# To do
Lines containing the string "KEYS": how many are there below? Answer with the number only.

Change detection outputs
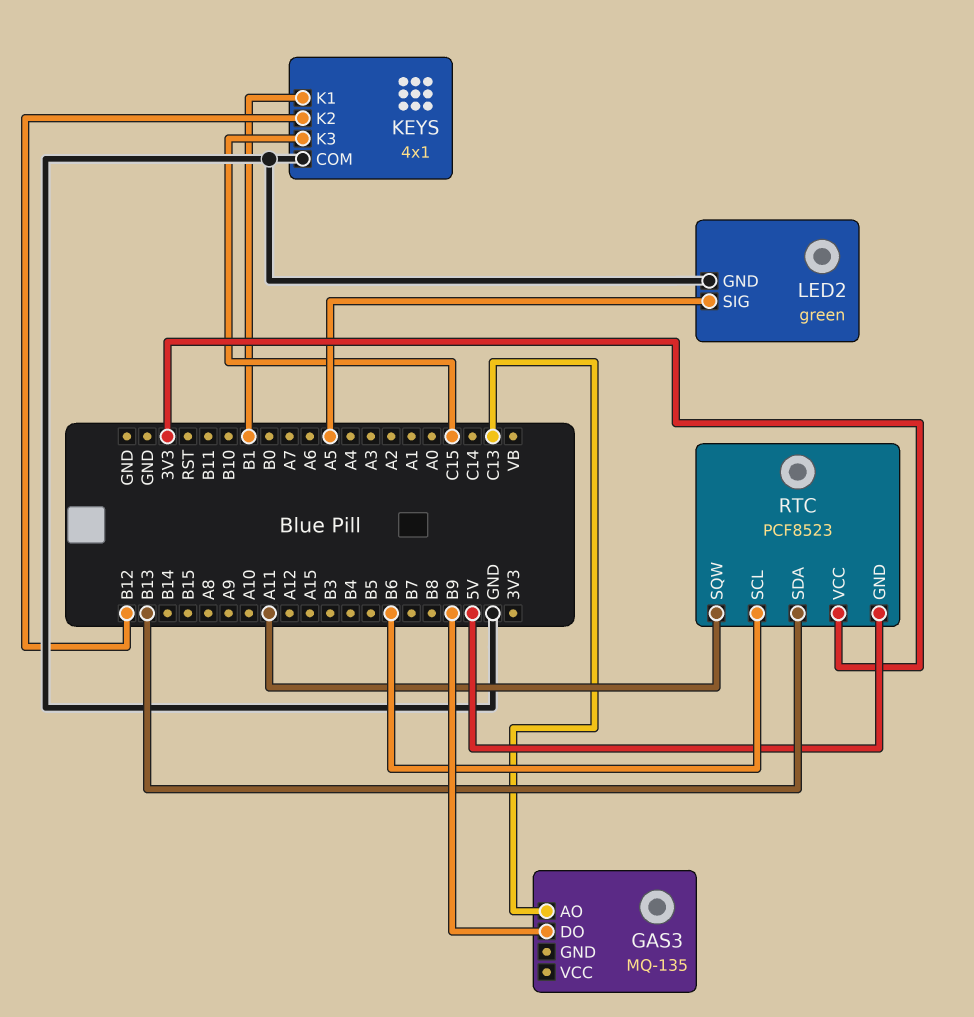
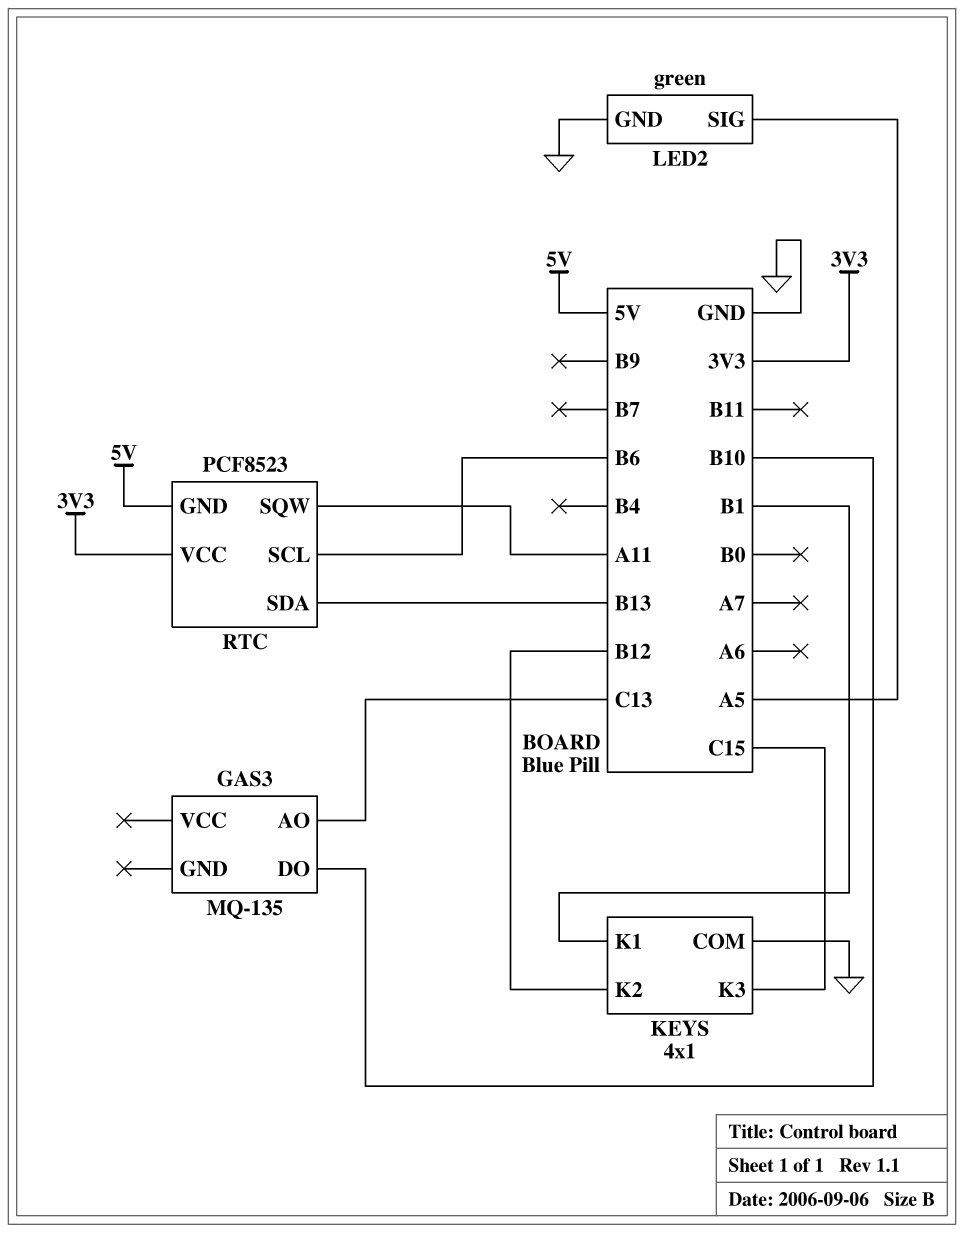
GAS3 pin DO: B9 -> B10

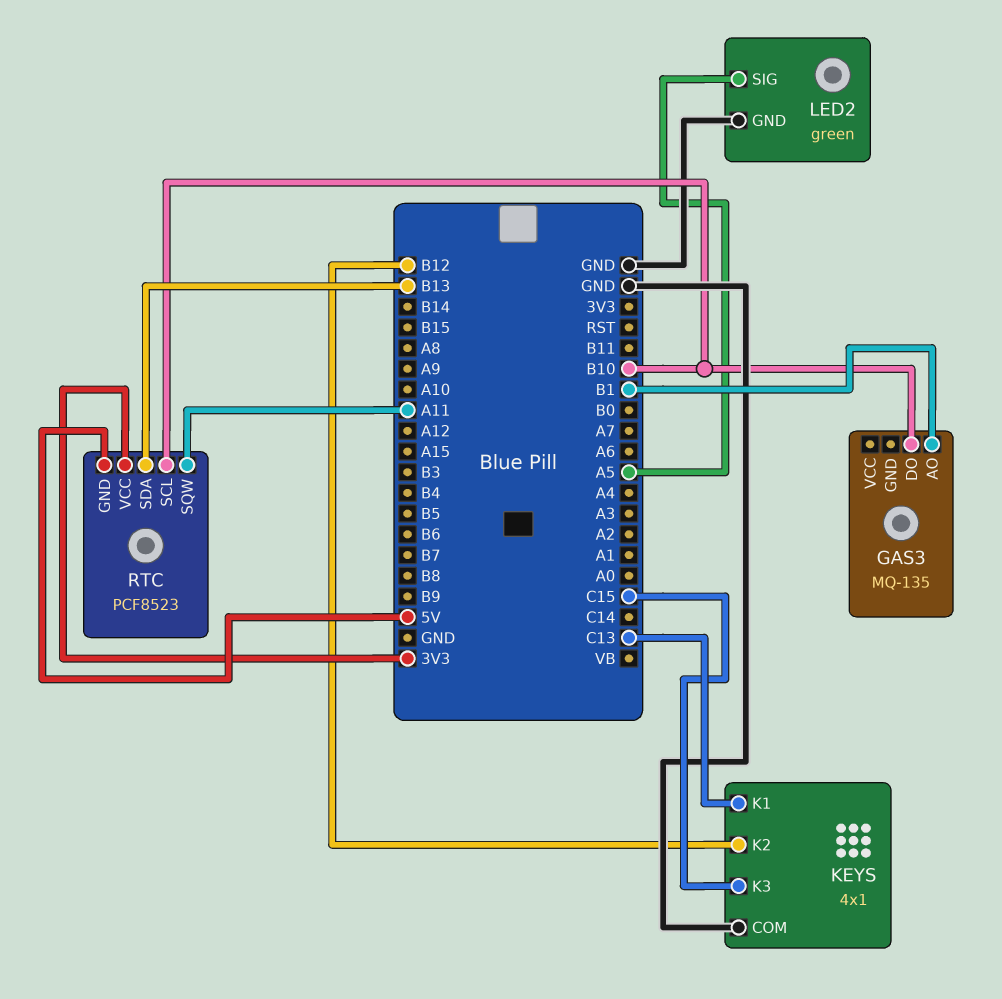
GAS3 pin AO: C13 -> B1
KEYS pin K1: B1 -> C13
RTC pin SCL: B6 -> B10

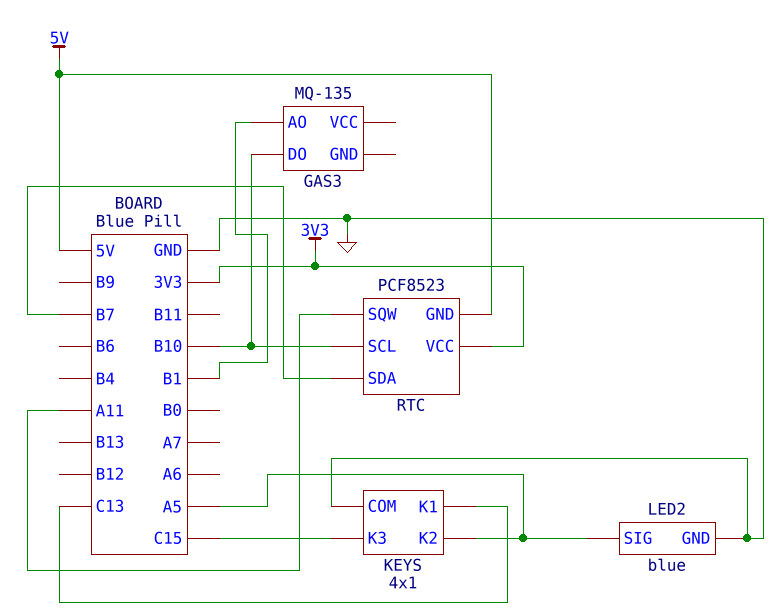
KEYS pin K2: B12 -> A5
LED2: green -> blue
RTC pin SDA: B13 -> B7

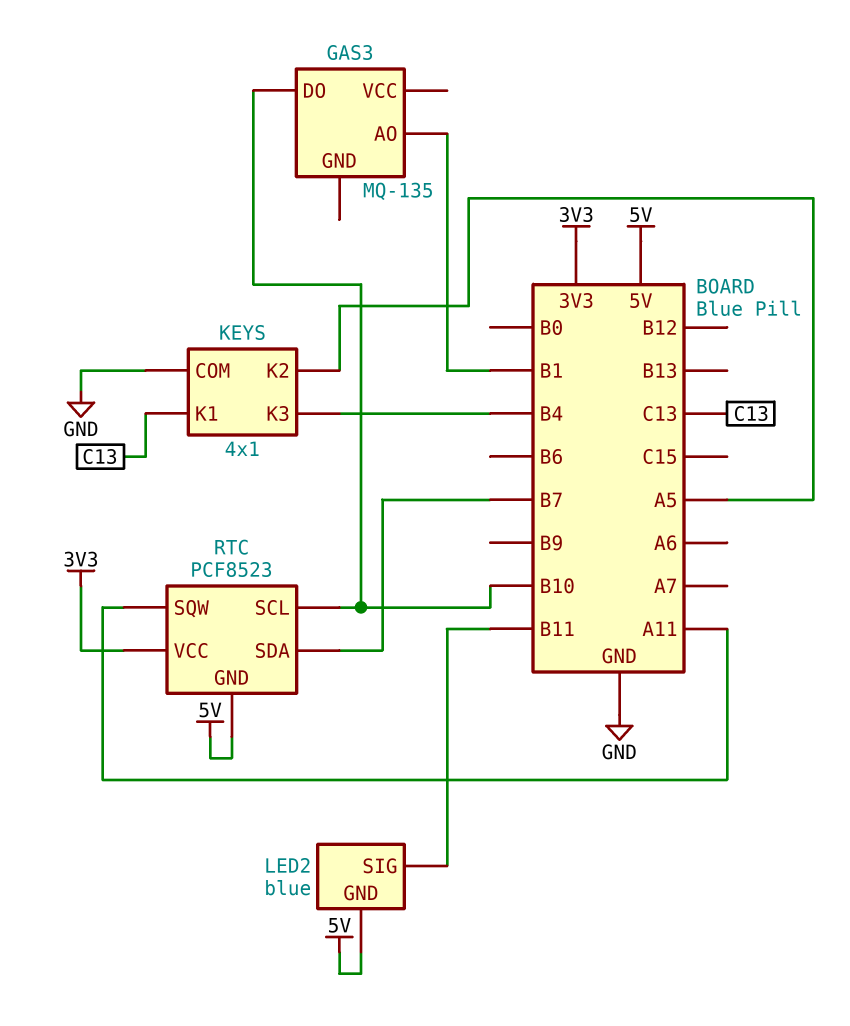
KEYS pin K3: C15 -> B4
LED2 pin GND: GND -> 5V
LED2 pin SIG: A5 -> B11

# Output for this task
3